Exercise requirements. From the line with "red circle: (435, 670) -> (401, 903), moved" to the line with "cyan cross: (106, 84) -> (208, 77), moved", retype every line exactly, including those two, and leave out the rest of the data below.

Synthetic shape transformation data
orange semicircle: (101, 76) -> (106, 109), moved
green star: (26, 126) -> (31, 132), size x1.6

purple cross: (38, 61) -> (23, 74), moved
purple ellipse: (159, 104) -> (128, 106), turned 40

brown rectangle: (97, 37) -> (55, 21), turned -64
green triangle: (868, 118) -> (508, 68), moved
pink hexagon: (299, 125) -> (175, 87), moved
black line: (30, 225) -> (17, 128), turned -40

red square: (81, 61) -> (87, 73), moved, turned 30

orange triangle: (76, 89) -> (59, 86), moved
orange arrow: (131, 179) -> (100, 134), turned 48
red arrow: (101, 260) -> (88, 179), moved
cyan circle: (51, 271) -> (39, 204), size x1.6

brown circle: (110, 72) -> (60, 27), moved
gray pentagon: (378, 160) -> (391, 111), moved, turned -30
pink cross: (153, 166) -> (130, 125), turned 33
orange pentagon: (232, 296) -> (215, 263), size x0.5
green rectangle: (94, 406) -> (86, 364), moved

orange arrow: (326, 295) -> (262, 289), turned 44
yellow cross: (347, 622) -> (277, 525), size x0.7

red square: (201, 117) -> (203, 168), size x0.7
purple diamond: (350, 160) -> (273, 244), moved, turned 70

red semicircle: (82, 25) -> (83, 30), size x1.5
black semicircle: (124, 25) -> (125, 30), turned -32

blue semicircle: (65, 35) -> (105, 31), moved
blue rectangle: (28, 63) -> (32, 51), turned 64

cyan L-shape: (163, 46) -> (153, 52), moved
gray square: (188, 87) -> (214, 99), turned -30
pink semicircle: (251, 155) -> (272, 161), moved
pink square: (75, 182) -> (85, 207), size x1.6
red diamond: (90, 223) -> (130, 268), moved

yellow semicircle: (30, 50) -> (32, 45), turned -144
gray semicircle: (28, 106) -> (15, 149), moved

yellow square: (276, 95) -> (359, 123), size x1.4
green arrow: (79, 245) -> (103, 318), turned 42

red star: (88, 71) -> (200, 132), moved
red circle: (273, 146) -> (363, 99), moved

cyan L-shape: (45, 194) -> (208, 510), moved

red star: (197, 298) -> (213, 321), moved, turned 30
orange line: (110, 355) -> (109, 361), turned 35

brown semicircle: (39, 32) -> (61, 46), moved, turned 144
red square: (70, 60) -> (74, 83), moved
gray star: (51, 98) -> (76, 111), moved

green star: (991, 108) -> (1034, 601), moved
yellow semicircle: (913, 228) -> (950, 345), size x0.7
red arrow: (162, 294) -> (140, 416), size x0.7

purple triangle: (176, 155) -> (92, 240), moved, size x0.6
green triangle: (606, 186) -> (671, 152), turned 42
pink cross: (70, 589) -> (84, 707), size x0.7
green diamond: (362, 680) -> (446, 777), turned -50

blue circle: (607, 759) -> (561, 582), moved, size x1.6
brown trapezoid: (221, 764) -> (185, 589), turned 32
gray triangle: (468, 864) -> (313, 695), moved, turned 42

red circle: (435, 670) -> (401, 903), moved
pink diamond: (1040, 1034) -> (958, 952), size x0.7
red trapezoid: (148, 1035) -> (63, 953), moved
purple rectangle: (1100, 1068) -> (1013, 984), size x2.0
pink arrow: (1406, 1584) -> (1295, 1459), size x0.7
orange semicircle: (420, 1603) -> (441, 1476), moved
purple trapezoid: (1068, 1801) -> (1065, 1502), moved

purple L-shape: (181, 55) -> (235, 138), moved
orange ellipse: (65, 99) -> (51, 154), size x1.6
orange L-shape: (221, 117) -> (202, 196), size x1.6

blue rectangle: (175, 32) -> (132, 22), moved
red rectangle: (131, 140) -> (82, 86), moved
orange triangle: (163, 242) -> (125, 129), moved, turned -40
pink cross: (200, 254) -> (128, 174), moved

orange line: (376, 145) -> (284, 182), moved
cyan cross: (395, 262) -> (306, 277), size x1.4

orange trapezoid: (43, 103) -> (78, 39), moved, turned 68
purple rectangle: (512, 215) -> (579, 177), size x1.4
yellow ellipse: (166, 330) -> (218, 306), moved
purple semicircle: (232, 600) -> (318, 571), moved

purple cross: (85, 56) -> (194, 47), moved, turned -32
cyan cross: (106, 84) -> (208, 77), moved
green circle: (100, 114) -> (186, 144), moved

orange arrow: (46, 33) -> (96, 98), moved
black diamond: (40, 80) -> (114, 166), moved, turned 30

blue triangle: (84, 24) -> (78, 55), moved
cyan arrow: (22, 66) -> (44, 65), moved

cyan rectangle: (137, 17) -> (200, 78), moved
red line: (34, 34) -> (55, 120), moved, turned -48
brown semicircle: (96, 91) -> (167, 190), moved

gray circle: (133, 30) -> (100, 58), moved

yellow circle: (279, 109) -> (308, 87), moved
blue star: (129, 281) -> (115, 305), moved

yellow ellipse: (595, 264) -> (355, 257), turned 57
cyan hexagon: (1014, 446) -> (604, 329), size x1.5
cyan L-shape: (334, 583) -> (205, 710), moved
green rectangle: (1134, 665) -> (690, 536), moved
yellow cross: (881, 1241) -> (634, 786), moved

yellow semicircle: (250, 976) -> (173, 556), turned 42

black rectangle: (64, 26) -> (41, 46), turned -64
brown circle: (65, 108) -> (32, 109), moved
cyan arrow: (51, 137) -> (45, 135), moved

Exercise response.
red circle: (435, 670) -> (401, 903), moved
pink diamond: (1040, 1034) -> (958, 952), size x0.7
red trapezoid: (148, 1035) -> (63, 953), moved
purple rectangle: (1100, 1068) -> (1013, 984), size x2.0
pink arrow: (1406, 1584) -> (1295, 1459), size x0.7
orange semicircle: (420, 1603) -> (441, 1476), moved
purple trapezoid: (1068, 1801) -> (1065, 1502), moved

purple L-shape: (181, 55) -> (235, 138), moved
orange ellipse: (65, 99) -> (51, 154), size x1.6
orange L-shape: (221, 117) -> (202, 196), size x1.6

blue rectangle: (175, 32) -> (132, 22), moved
red rectangle: (131, 140) -> (82, 86), moved
orange triangle: (163, 242) -> (125, 129), moved, turned -40
pink cross: (200, 254) -> (128, 174), moved

orange line: (376, 145) -> (284, 182), moved
cyan cross: (395, 262) -> (306, 277), size x1.4

orange trapezoid: (43, 103) -> (78, 39), moved, turned 68
purple rectangle: (512, 215) -> (579, 177), size x1.4
yellow ellipse: (166, 330) -> (218, 306), moved
purple semicircle: (232, 600) -> (318, 571), moved

purple cross: (85, 56) -> (194, 47), moved, turned -32
cyan cross: (106, 84) -> (208, 77), moved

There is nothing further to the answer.